- **AIM**: Copy the records from their start through the line that contains "Image resolution: width=960 pixels, height=540 pixels. In", renaming "desktop" to "tabletop" and changing nothing else. Leave the pictures out of your copy.

[Start of RECORDS FOR THE EXERCISE]

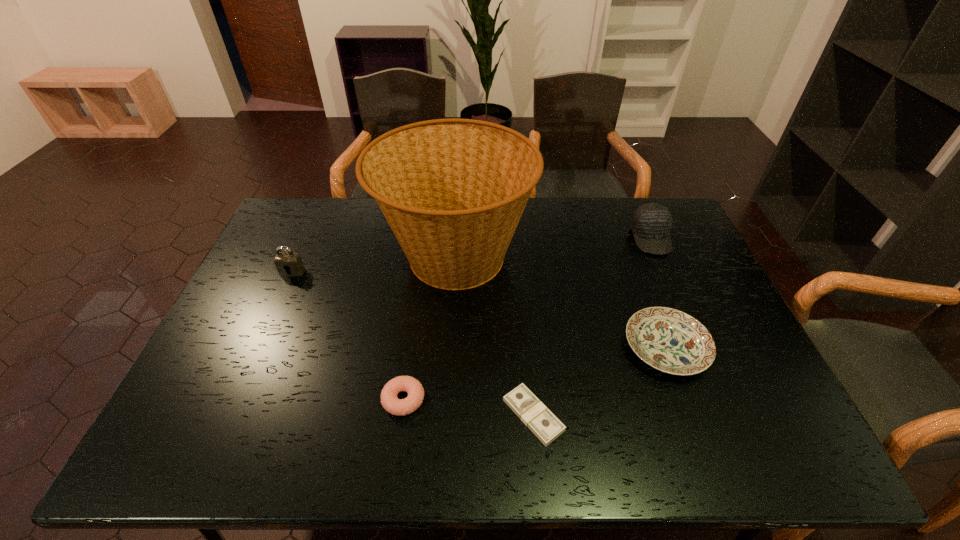
Identify the location of free space at the near edge of the desktop. tap(572, 443).

Image resolution: width=960 pixels, height=540 pixels. In the image, there is a desktop. Identify the location of vacant space at the left edge. (280, 276).

You are a GUI agent. You are given a task and a screenshot of the screen. Output one action in this format:
    pyautogui.click(x=<x>, y=<y>)
    Task: Click on the vacant space at the right edge of the desktop
    
    Given the screenshot: What is the action you would take?
    pyautogui.click(x=722, y=326)

Locate an element on the screen. vacant area at the far left corner of the desktop is located at coordinates (285, 218).

Identify the location of free area in between the shortest object and the baseball cap. (592, 327).

Find the location of a particular element. unoccupied position between the tallest object and the doughnut is located at coordinates (429, 329).

Image resolution: width=960 pixels, height=540 pixels. Find the location of `free space between the plate and the doughnut`. free space between the plate and the doughnut is located at coordinates (535, 374).

At what (x,y) coordinates should I click in order to perform the action: click on unoccupied position between the plate and the padlock. Please return your answer as a coordinate pair (x, y). Image resolution: width=960 pixels, height=540 pixels. Looking at the image, I should click on (479, 310).

Image resolution: width=960 pixels, height=540 pixels. I want to click on free space that is in between the shortest object and the plate, so click(600, 381).

The image size is (960, 540). Find the location of `unoccupied position between the plate and the baseball cap`. unoccupied position between the plate and the baseball cap is located at coordinates (659, 293).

[End of RECORDS FOR THE EXERCISE]

- **EXERCISE RESPONSE**:
Identify the location of free space at the near edge of the tabletop. tap(572, 443).

Image resolution: width=960 pixels, height=540 pixels. In the image, there is a tabletop. Identify the location of vacant space at the left edge. (280, 276).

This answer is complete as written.